=== About this task ===
Each record needs to be transcribed word for word, though without its pictures.

=== Dataset ===
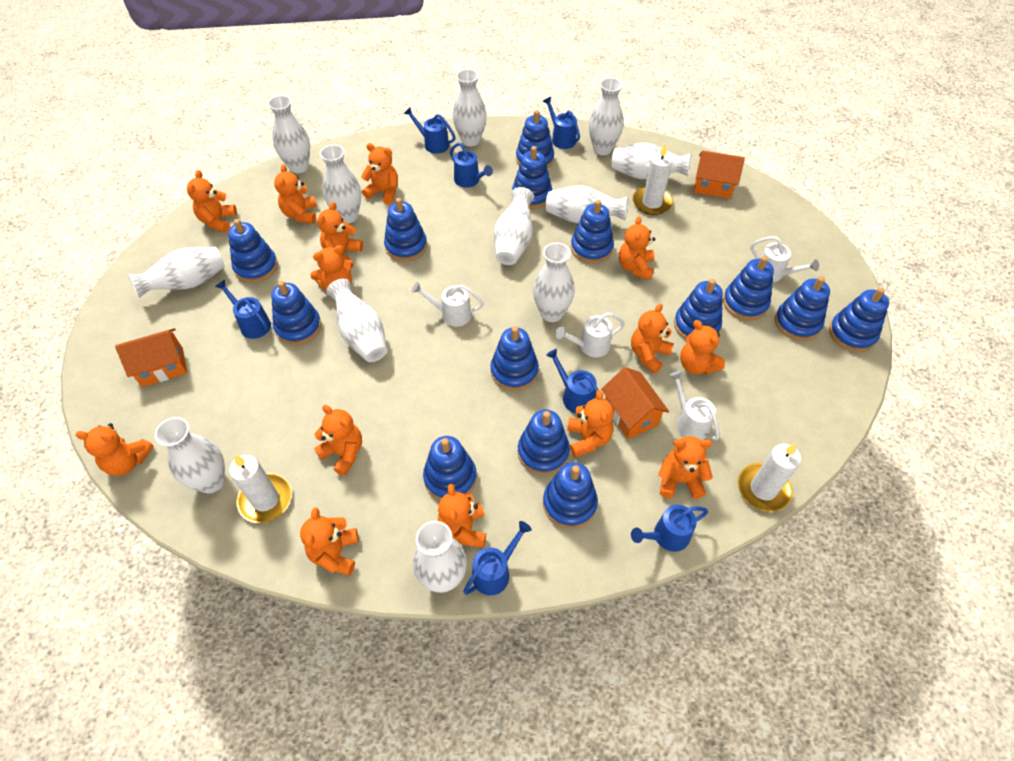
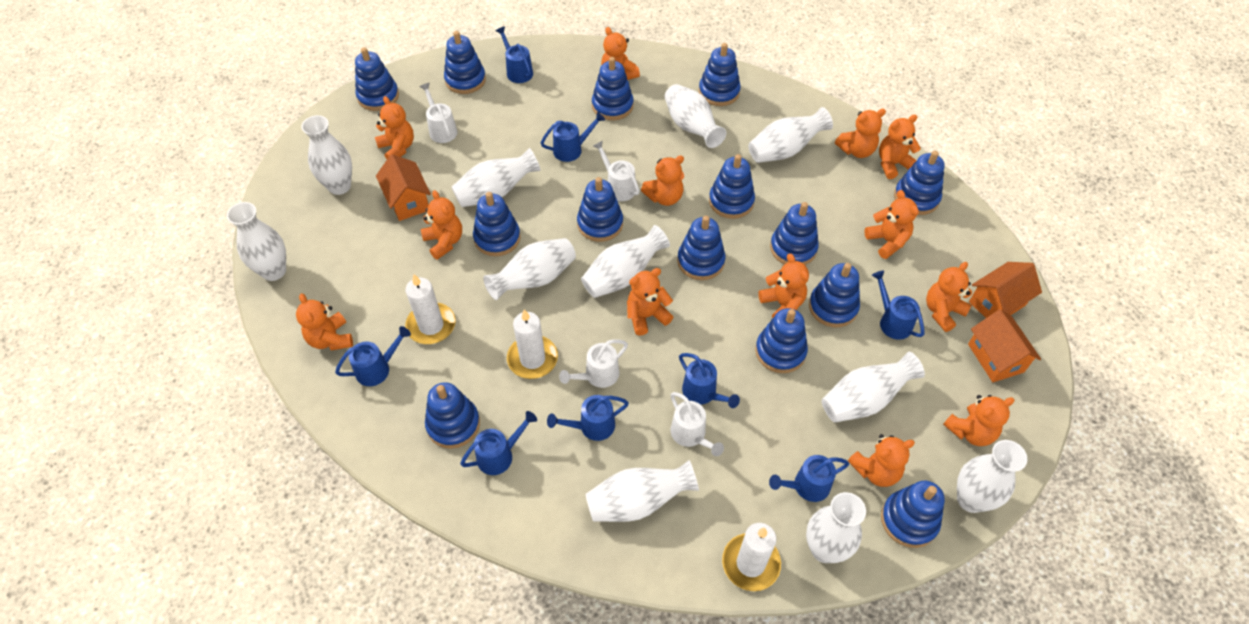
blue watering can: 7 -> 8
orange teddy bear: 14 -> 13
white vase: 12 -> 11

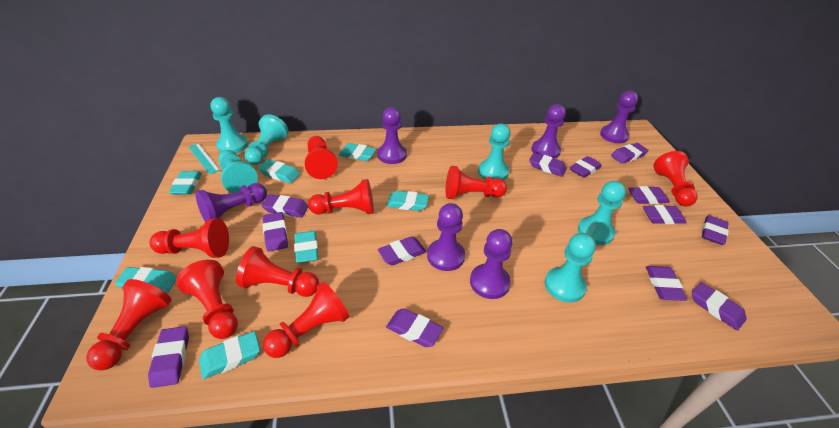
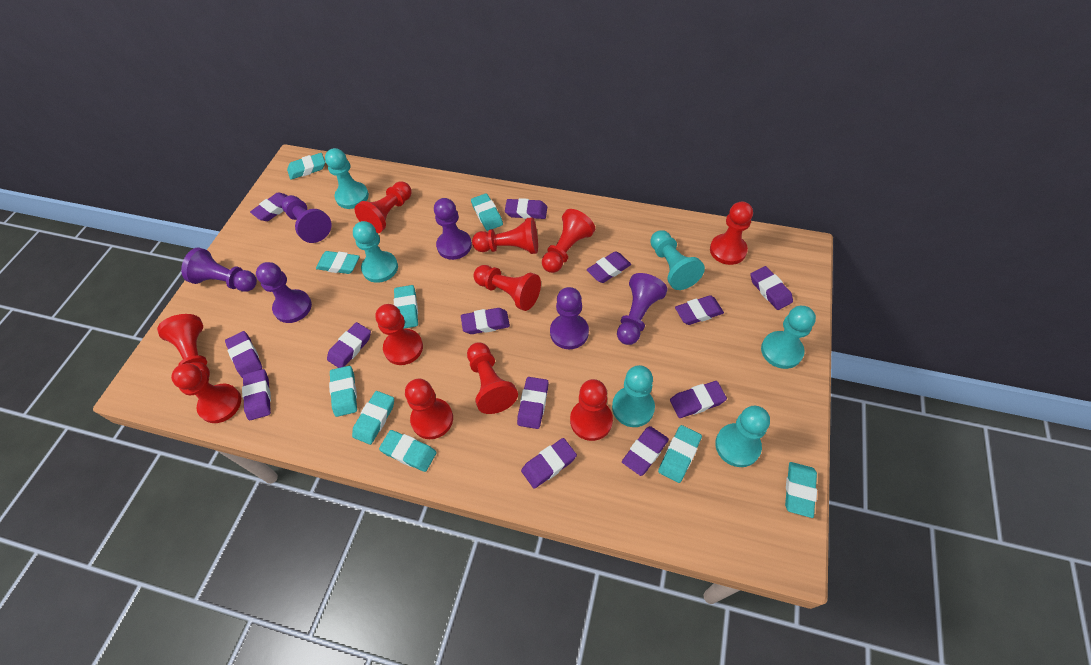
red pawn: 9 -> 11
turquoise eraser: 7 -> 9
turquoise ruler: 1 -> 0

=== Worked solution ===
blue watering can: 7 -> 8
orange teddy bear: 14 -> 13
white vase: 12 -> 11

red pawn: 9 -> 11
turquoise eraser: 7 -> 9
turquoise ruler: 1 -> 0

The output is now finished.